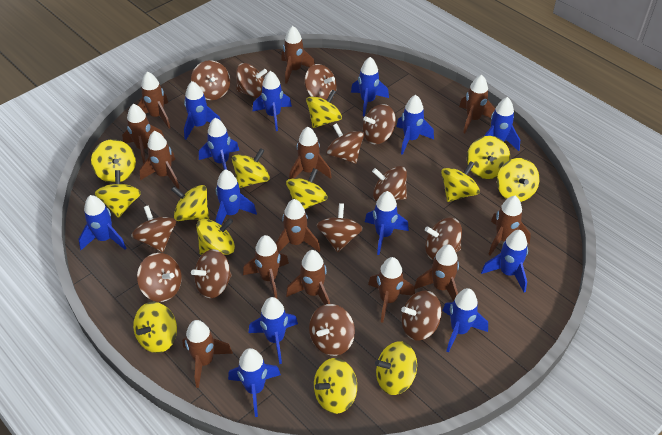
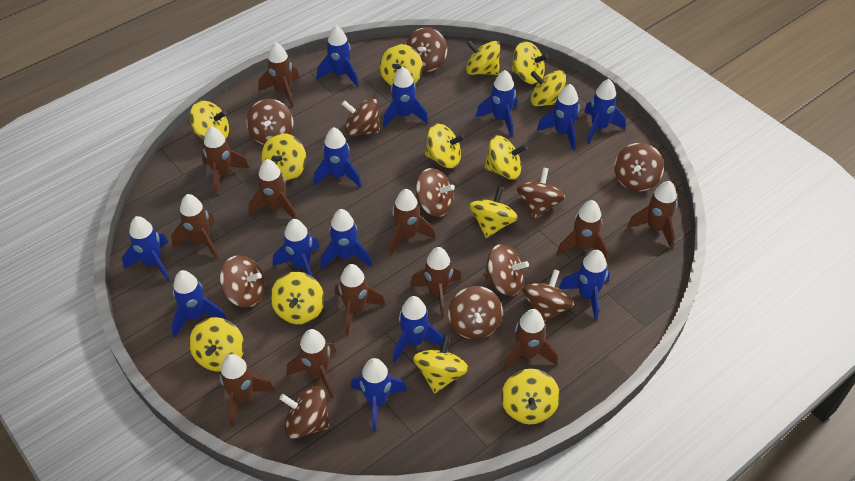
brown rocket: 13 -> 12
brown spinning top: 13 -> 11

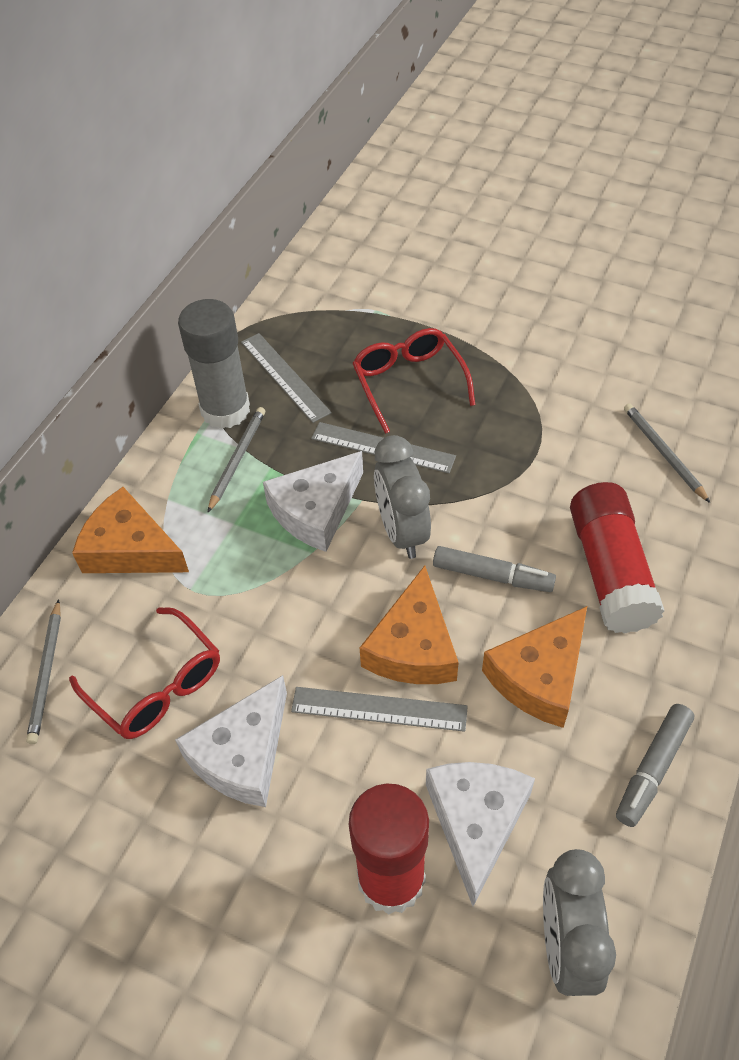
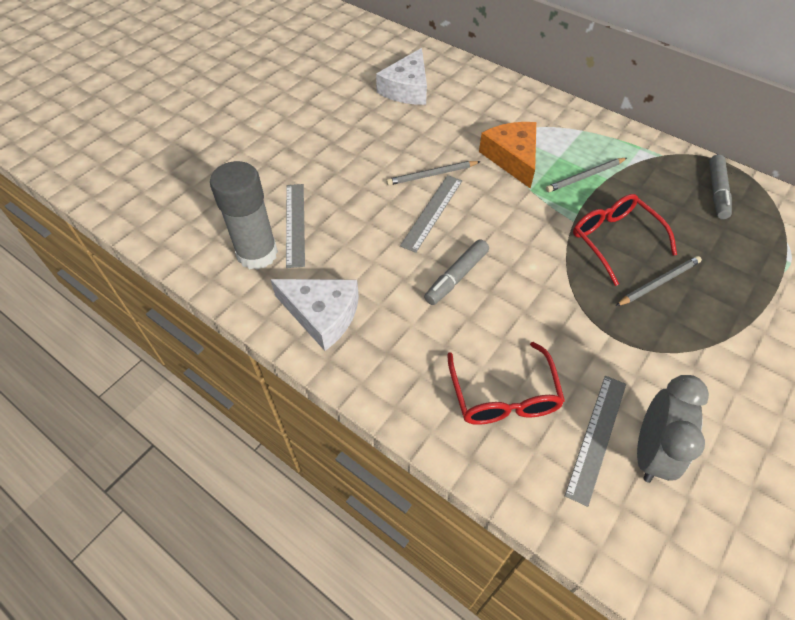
grey clock: 2 -> 1
orange cheese: 3 -> 1
red glue stick: 2 -> 0
white cheese: 3 -> 2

## Instructions to follow
What is wanted is a copy of every line in the listing that includes the word "brown".

## Response to this exercise
brown rocket: 13 -> 12
brown spinning top: 13 -> 11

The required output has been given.